• _Task directions_
Give an exact transcription limited to the lines from the one with "RFID pin IRQ: B9 -> A10" through the end of the entries, including both; no pictures belong in it.

Top of Material shown

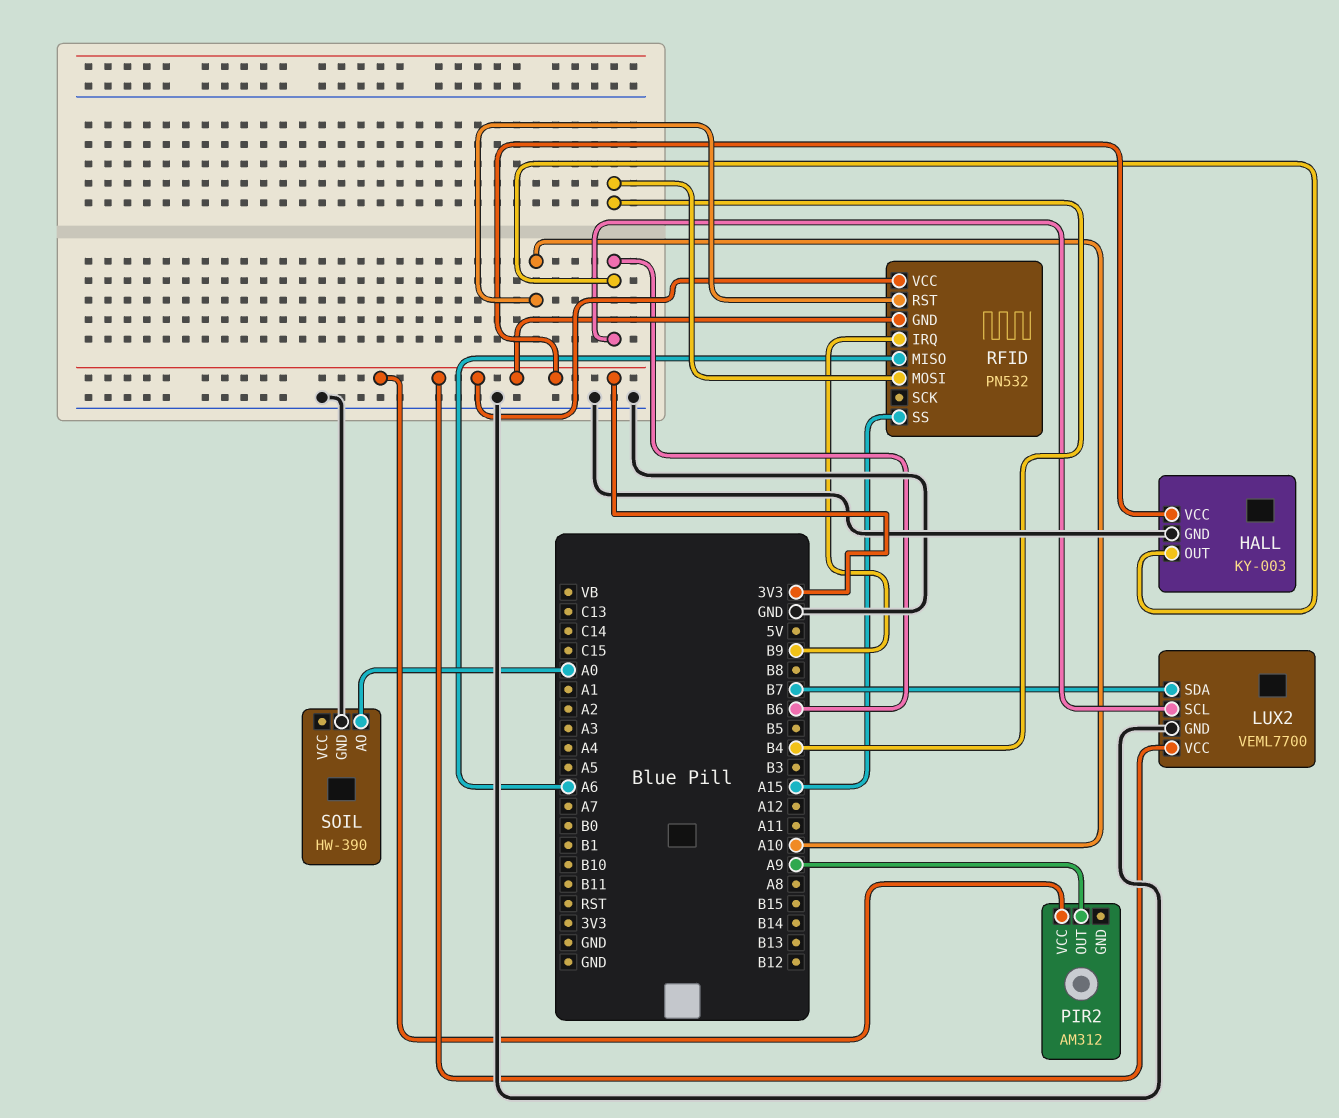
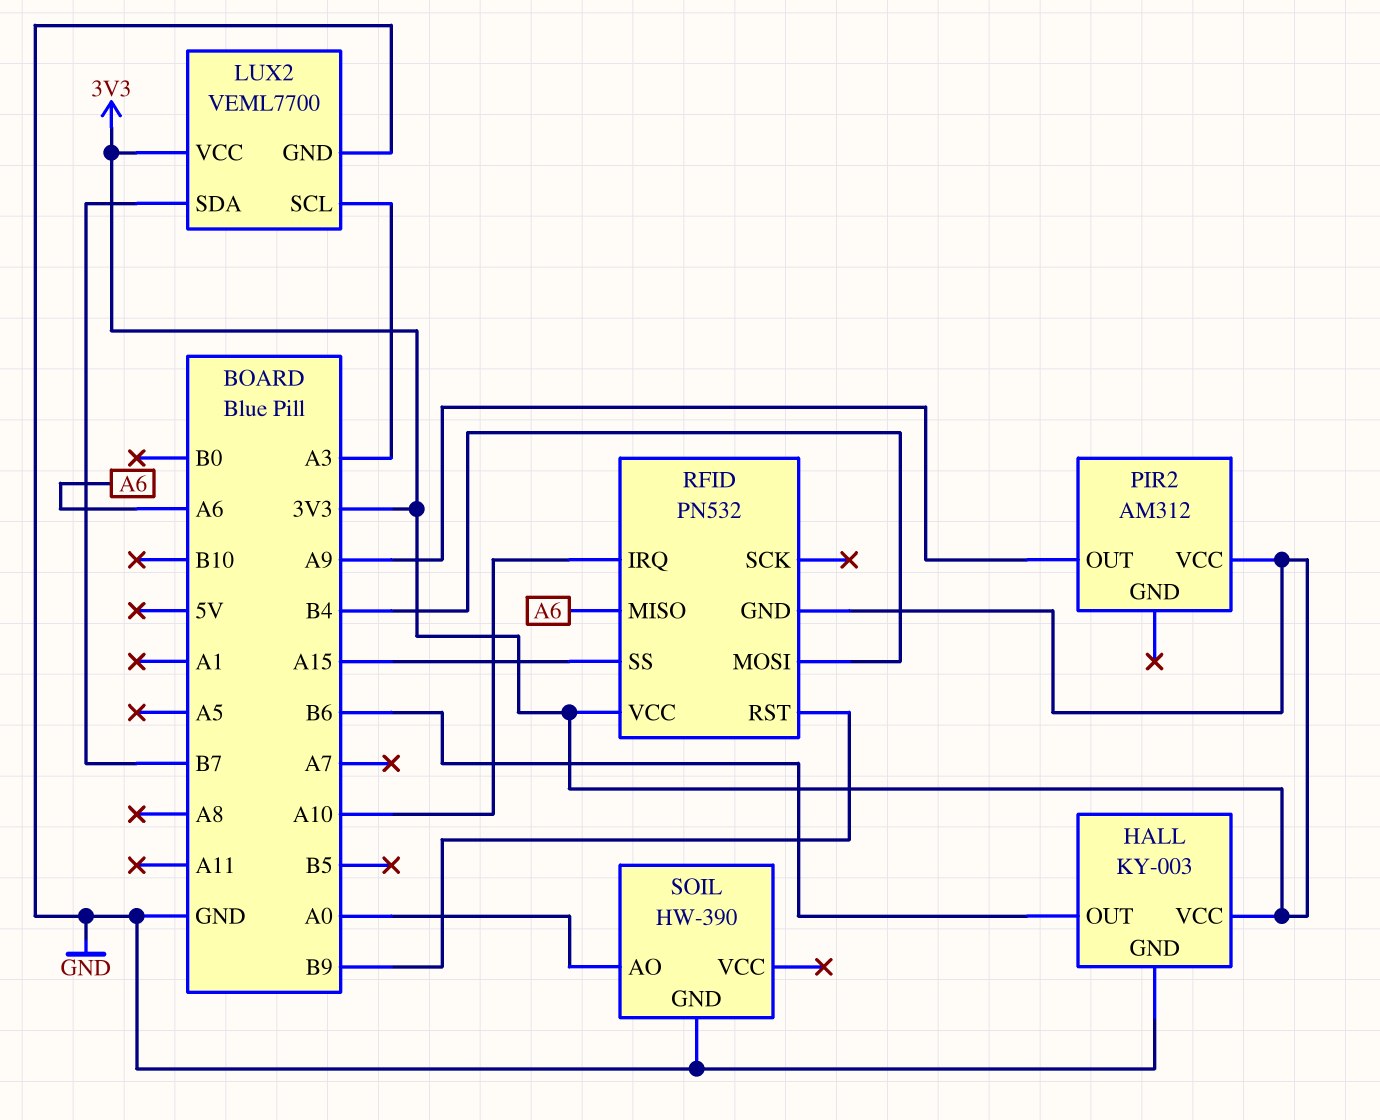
LUX2 pin SCL: B6 -> A3
RFID pin IRQ: B9 -> A10
RFID pin RST: A10 -> B9

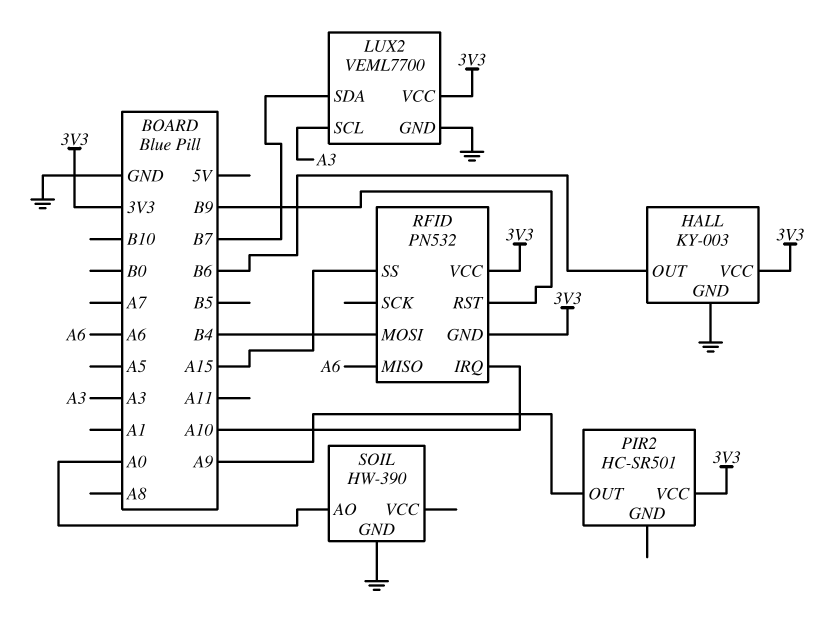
PIR2: AM312 -> HC-SR501

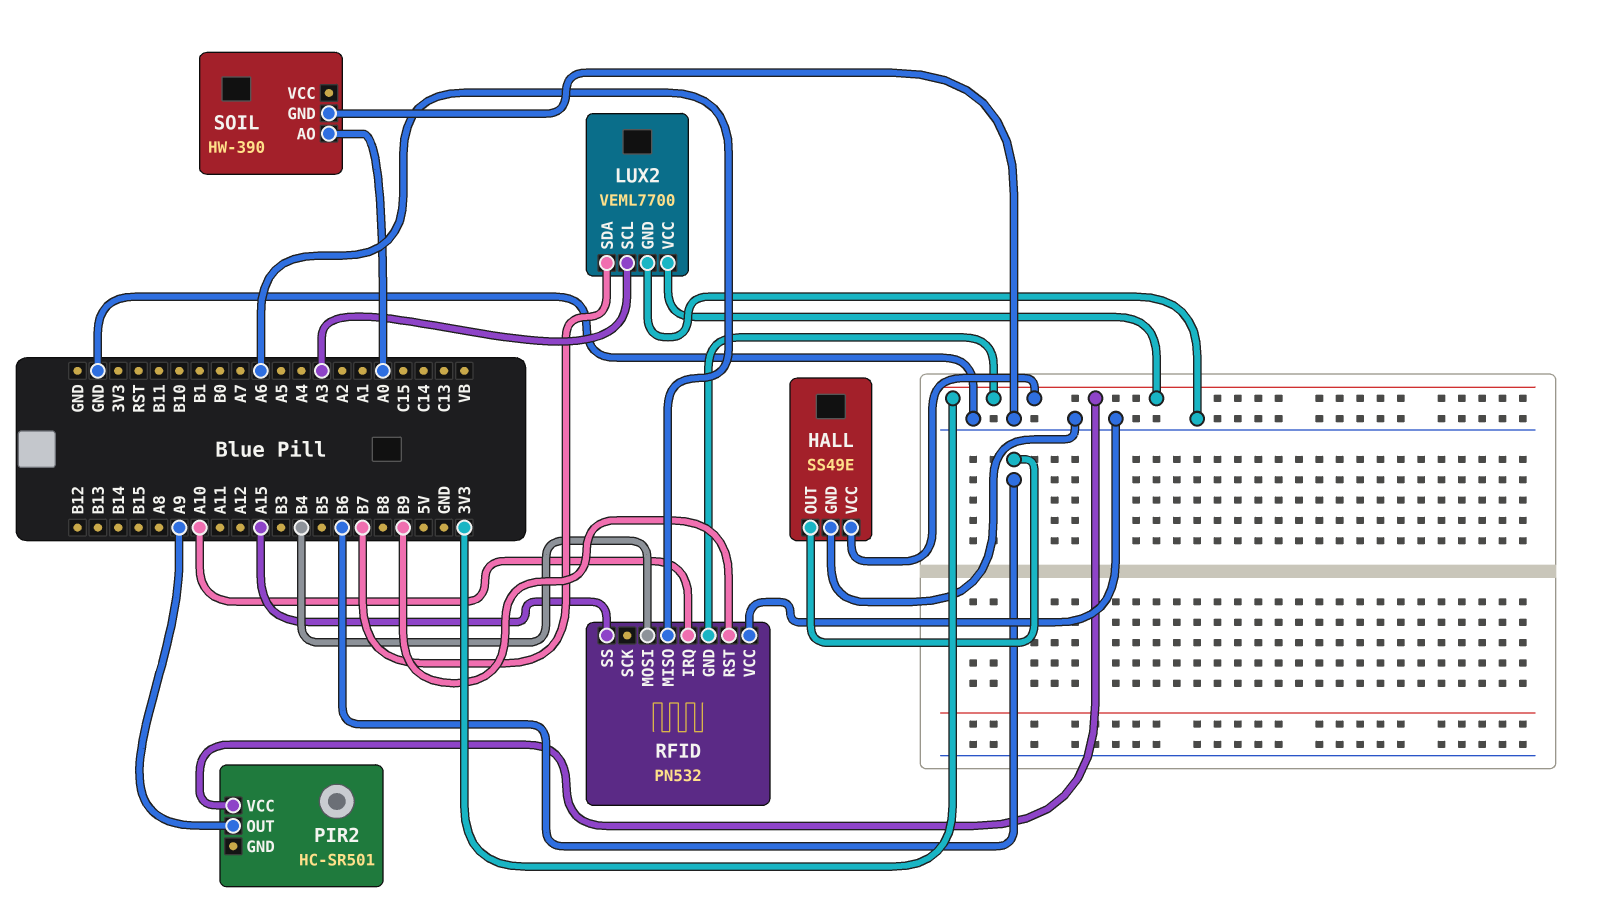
HALL: KY-003 -> SS49E
RFID pin VCC: 3V3 -> GND

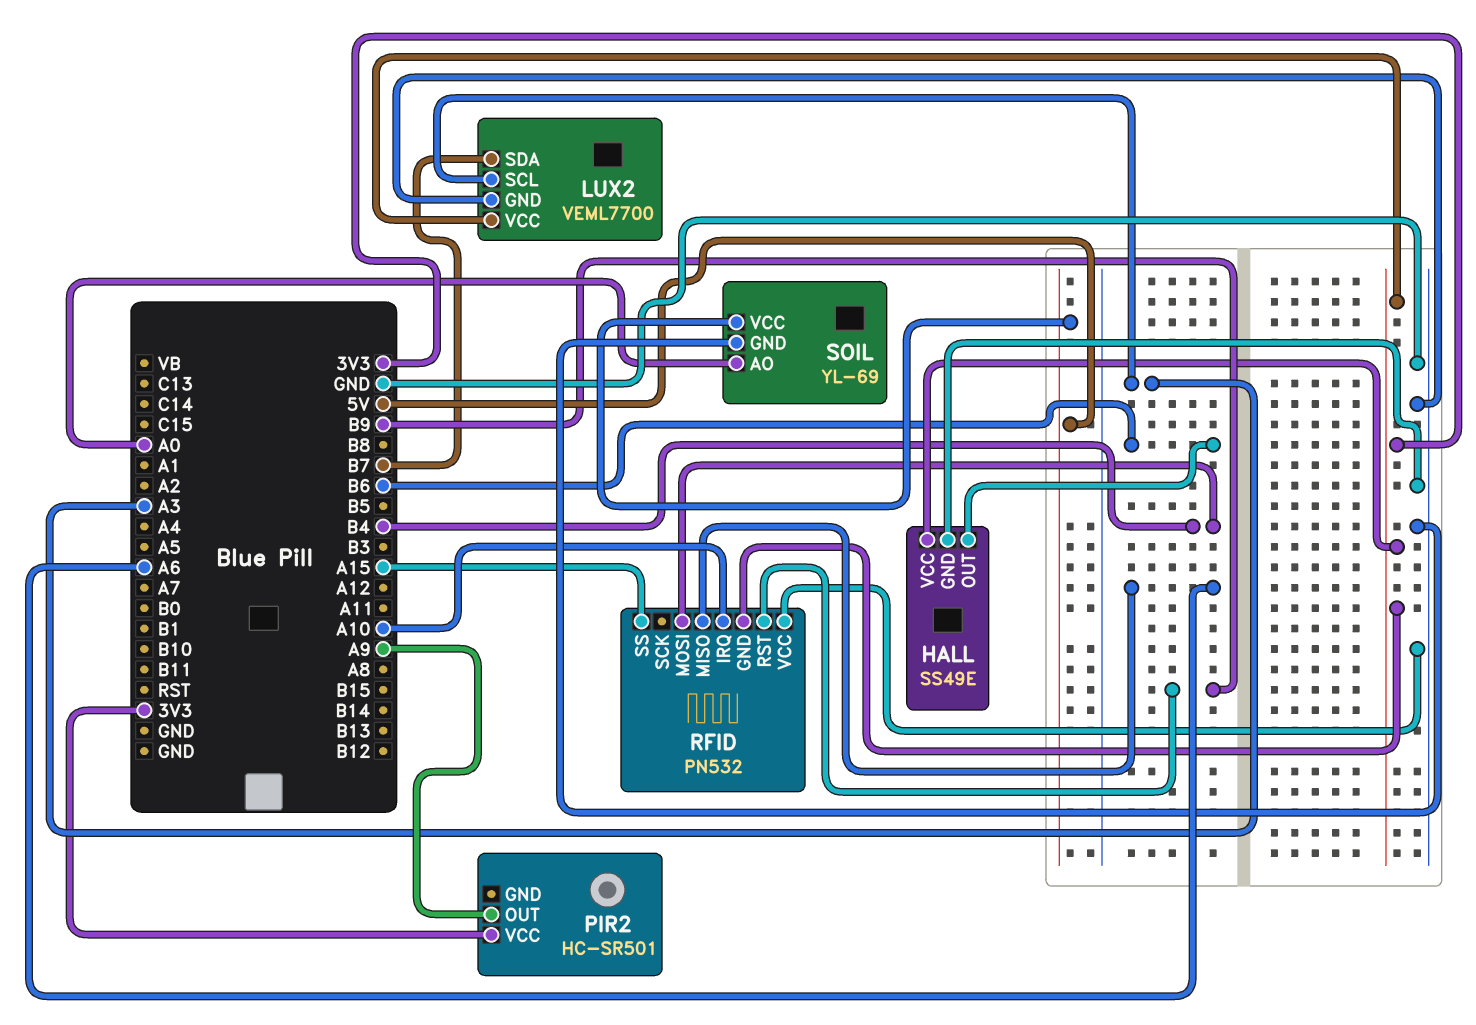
SOIL: HW-390 -> YL-69
SOIL pin VCC: none -> 5V

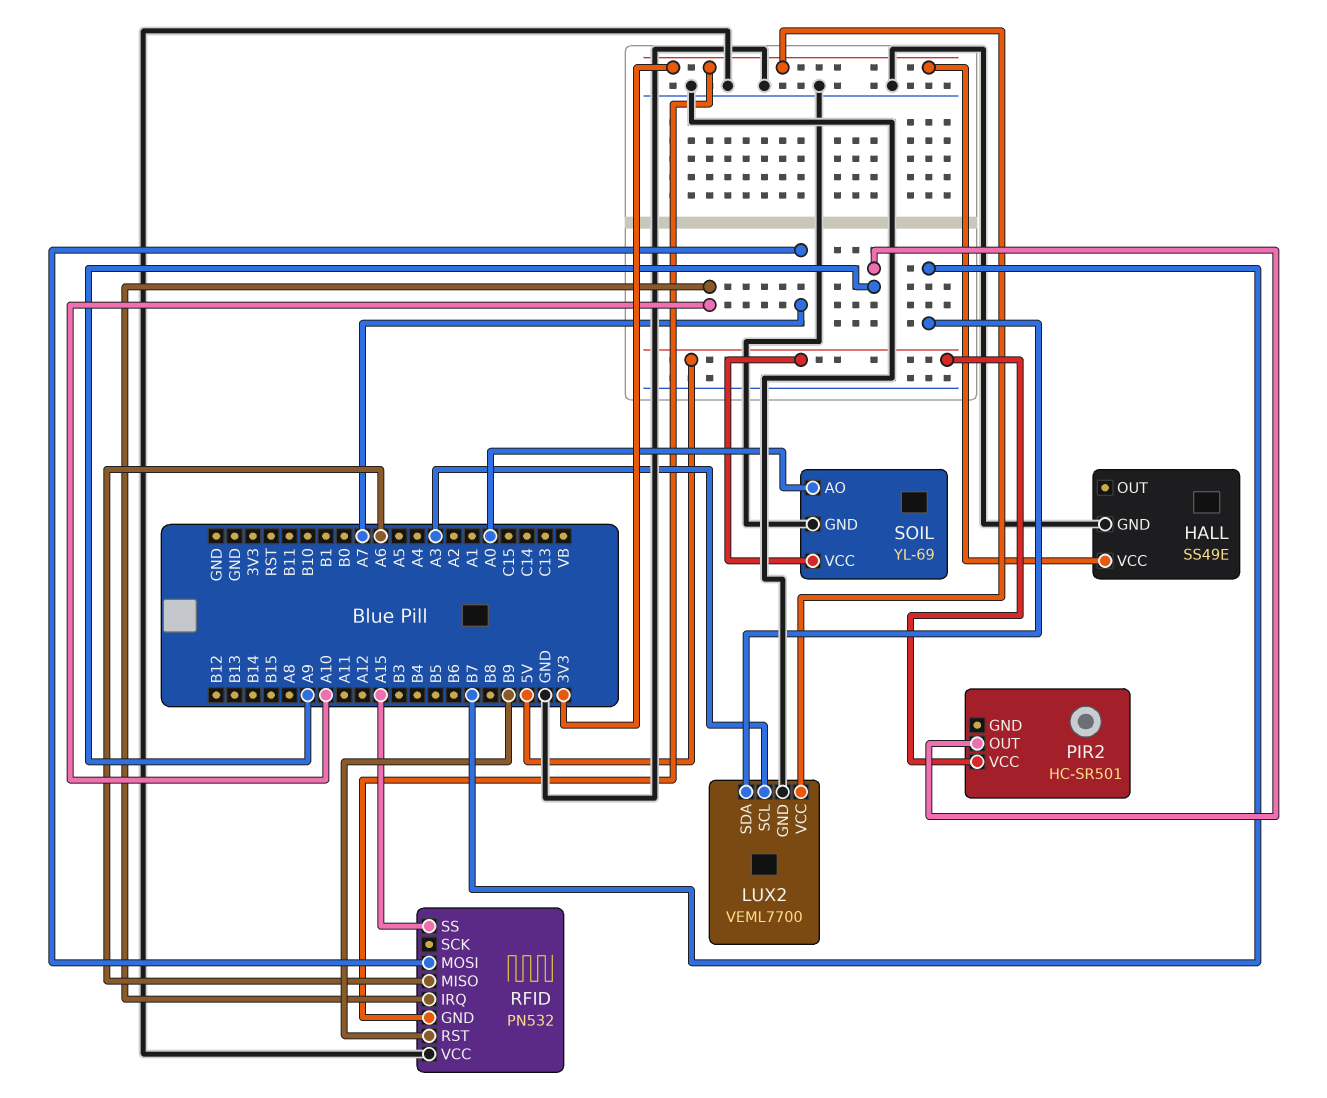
HALL pin OUT: B6 -> none
PIR2 pin VCC: 3V3 -> 5V
RFID pin MOSI: B4 -> A7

Bottom of Material shown

• _Answer section_
RFID pin IRQ: B9 -> A10
RFID pin RST: A10 -> B9

PIR2: AM312 -> HC-SR501

HALL: KY-003 -> SS49E
RFID pin VCC: 3V3 -> GND

SOIL: HW-390 -> YL-69
SOIL pin VCC: none -> 5V

HALL pin OUT: B6 -> none
PIR2 pin VCC: 3V3 -> 5V
RFID pin MOSI: B4 -> A7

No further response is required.